EXERCISE AIM: The word "flashlight" marks the lines to report; pull each of them from the listing.

SUPPLIED DATA:

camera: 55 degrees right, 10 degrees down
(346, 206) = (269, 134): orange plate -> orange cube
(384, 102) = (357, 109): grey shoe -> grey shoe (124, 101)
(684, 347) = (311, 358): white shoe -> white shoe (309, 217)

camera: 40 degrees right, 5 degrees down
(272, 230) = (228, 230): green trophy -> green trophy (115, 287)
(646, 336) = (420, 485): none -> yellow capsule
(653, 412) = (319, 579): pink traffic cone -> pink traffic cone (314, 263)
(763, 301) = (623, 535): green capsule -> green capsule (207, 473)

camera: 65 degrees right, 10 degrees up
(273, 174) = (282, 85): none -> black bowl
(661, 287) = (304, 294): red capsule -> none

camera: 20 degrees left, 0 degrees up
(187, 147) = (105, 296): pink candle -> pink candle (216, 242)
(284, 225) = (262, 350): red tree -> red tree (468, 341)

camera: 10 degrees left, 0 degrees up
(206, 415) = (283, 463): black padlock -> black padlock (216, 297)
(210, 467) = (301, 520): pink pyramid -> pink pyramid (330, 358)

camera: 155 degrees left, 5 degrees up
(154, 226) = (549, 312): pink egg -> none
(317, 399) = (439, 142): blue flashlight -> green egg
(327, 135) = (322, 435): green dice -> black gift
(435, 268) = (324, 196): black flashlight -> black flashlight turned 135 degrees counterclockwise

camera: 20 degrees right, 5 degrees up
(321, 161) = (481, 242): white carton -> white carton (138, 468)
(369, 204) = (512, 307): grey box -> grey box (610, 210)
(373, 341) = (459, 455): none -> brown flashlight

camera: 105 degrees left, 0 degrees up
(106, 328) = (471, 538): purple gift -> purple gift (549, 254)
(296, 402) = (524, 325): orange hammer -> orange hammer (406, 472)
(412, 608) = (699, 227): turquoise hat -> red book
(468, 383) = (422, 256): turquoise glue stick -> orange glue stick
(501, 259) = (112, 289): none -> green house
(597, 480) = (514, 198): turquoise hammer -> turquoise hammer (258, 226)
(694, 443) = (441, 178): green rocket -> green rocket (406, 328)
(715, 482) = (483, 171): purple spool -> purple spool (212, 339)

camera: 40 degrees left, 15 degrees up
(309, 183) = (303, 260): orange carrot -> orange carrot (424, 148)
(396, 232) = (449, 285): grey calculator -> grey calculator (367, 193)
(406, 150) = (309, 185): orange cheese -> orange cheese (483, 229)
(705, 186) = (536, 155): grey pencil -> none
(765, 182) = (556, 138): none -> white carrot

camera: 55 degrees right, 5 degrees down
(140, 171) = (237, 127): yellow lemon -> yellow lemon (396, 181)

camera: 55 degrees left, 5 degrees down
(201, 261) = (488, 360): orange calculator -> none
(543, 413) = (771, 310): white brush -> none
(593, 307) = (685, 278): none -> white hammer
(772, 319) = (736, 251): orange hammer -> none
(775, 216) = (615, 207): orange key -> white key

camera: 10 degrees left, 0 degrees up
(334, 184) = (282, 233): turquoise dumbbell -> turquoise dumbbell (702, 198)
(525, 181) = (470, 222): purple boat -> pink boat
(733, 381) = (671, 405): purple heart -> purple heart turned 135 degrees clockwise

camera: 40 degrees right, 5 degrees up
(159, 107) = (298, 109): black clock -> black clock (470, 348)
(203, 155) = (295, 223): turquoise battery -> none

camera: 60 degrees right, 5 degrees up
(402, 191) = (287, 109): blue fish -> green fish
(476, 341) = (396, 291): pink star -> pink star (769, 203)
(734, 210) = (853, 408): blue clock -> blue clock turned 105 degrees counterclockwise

THE ANSWER:
(317, 399) = (439, 142): blue flashlight -> green egg
(435, 268) = (324, 196): black flashlight -> black flashlight turned 135 degrees counterclockwise
(373, 341) = (459, 455): none -> brown flashlight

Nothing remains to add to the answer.